■ WHAT IS EXPECTED: Return verbatim the line containing "camera: 15 degrees right, 0 degrees up" together with all lines that follow it, through the end of the records.

■ DATA FOR THE TASK:
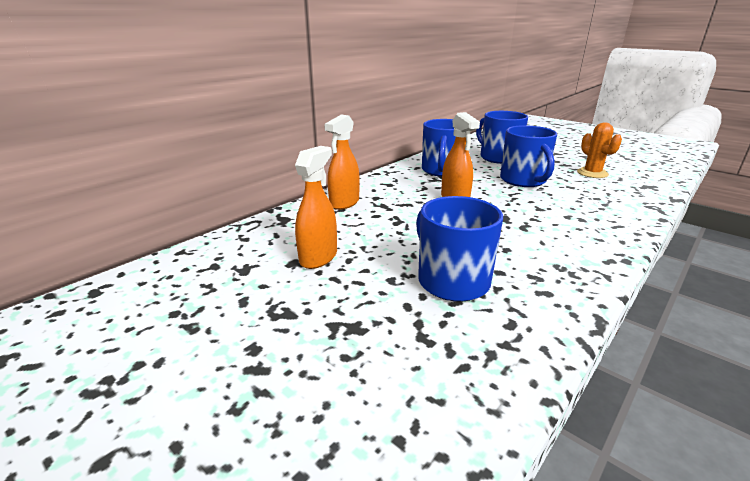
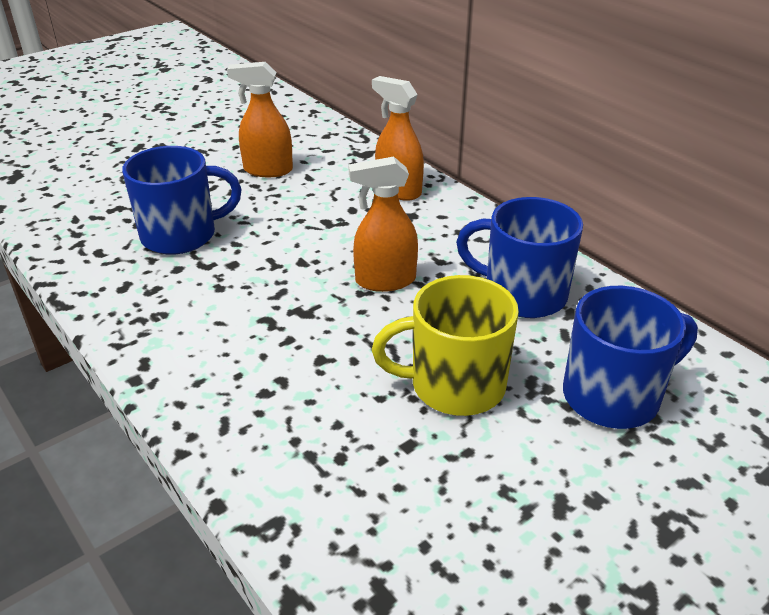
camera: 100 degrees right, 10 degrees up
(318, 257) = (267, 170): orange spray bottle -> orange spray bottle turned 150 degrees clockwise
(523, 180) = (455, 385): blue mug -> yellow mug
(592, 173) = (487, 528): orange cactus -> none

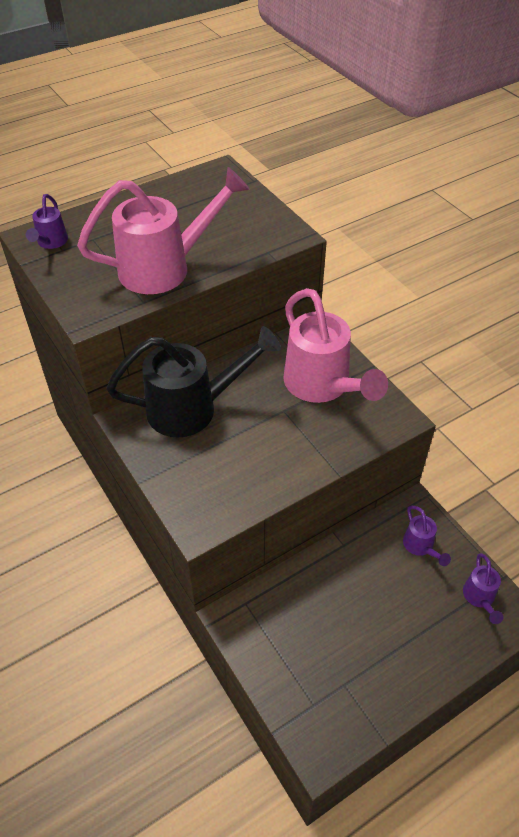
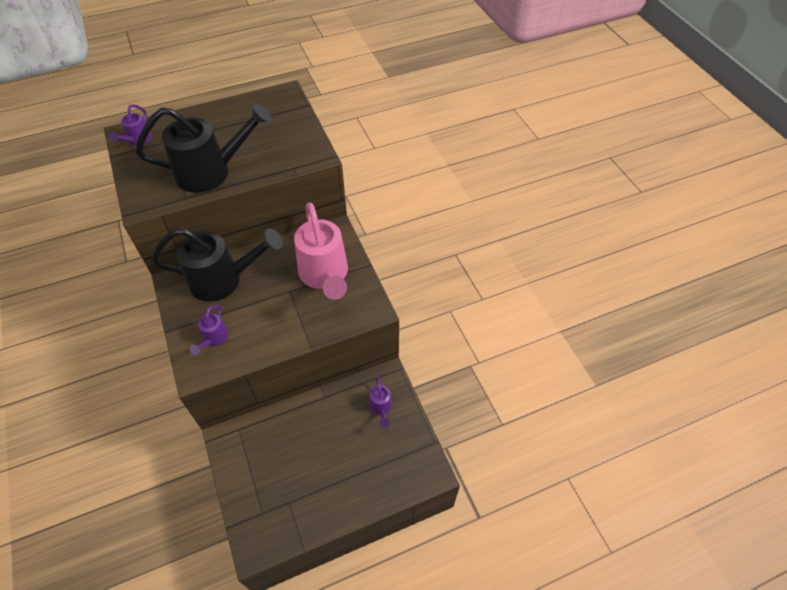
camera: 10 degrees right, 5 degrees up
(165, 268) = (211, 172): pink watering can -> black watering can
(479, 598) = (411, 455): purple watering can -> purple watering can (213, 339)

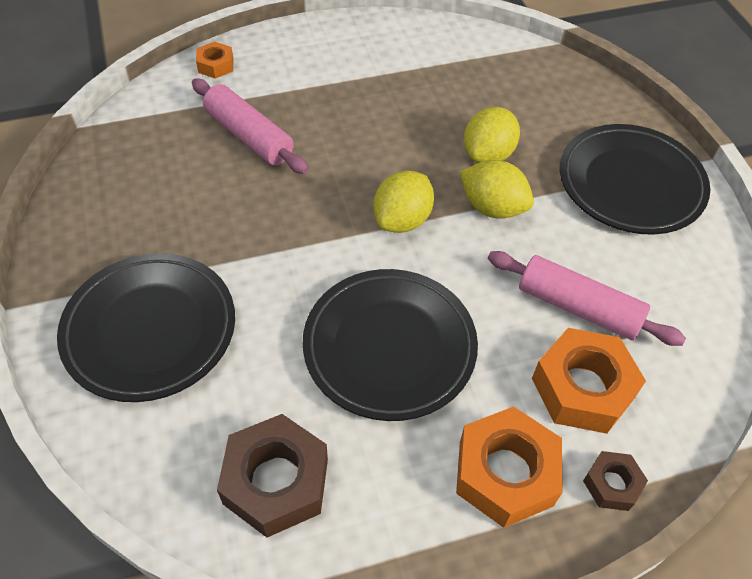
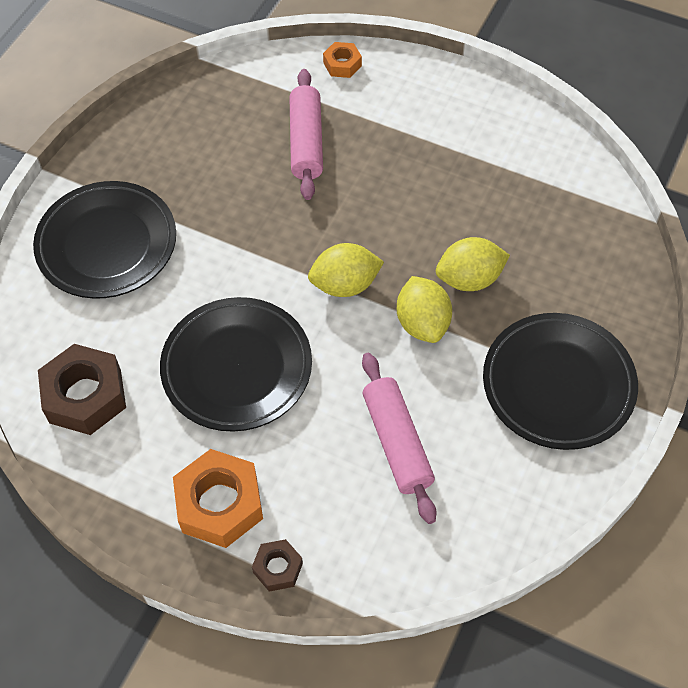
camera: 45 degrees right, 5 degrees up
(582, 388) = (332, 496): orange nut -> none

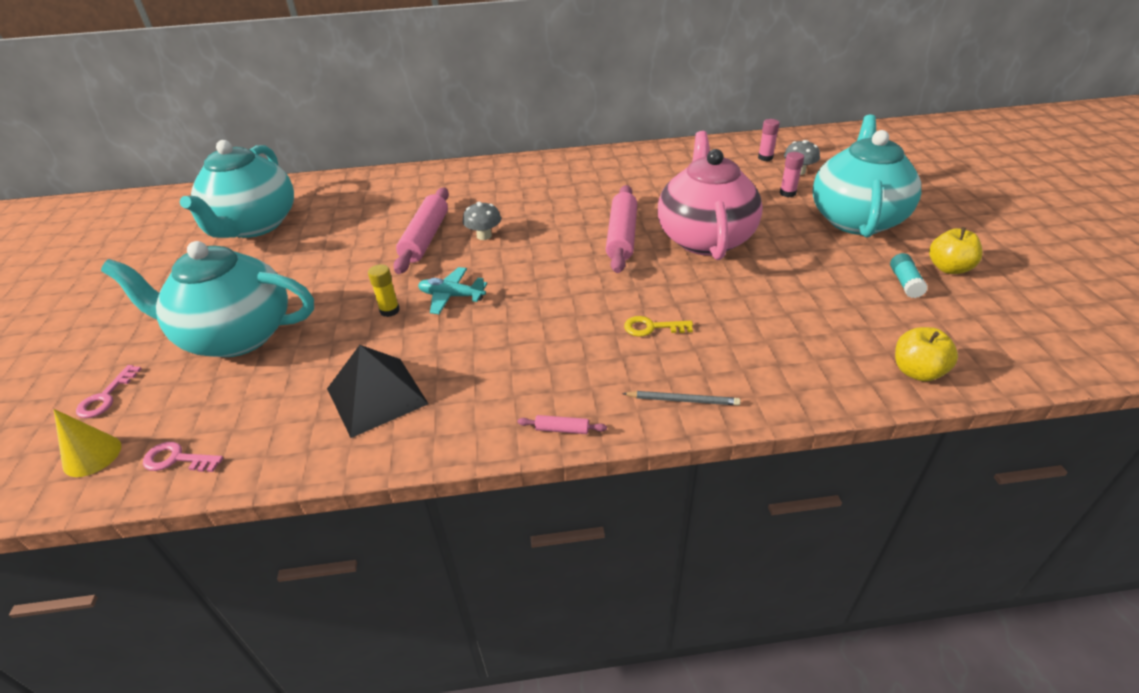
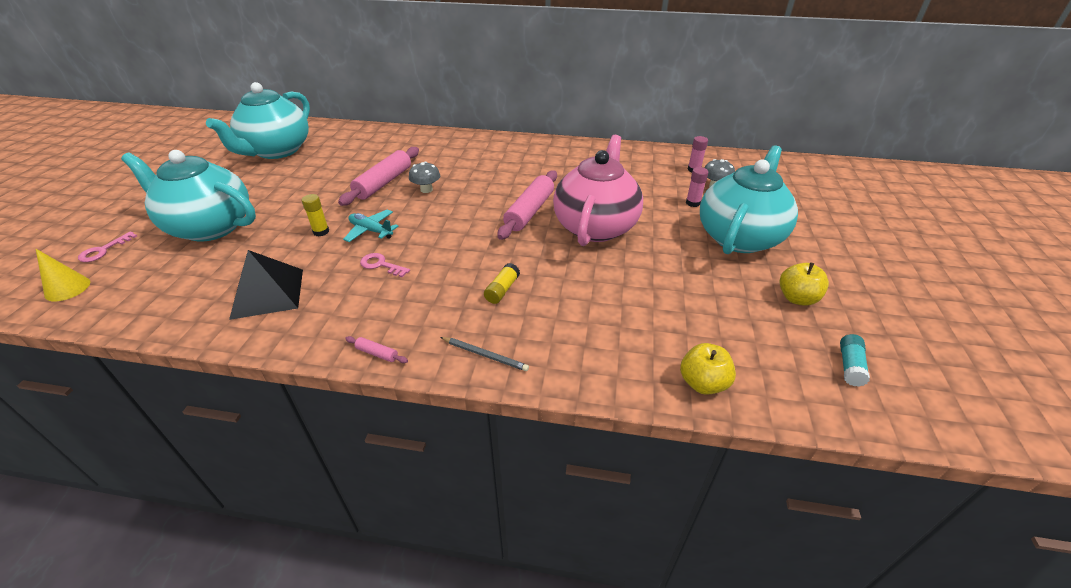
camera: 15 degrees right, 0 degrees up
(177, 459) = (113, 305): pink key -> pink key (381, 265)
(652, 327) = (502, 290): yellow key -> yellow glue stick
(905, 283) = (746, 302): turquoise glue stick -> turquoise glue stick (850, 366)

■ RESPONSE FOR THIS EXERCISE:
camera: 15 degrees right, 0 degrees up
(177, 459) = (113, 305): pink key -> pink key (381, 265)
(652, 327) = (502, 290): yellow key -> yellow glue stick
(905, 283) = (746, 302): turquoise glue stick -> turquoise glue stick (850, 366)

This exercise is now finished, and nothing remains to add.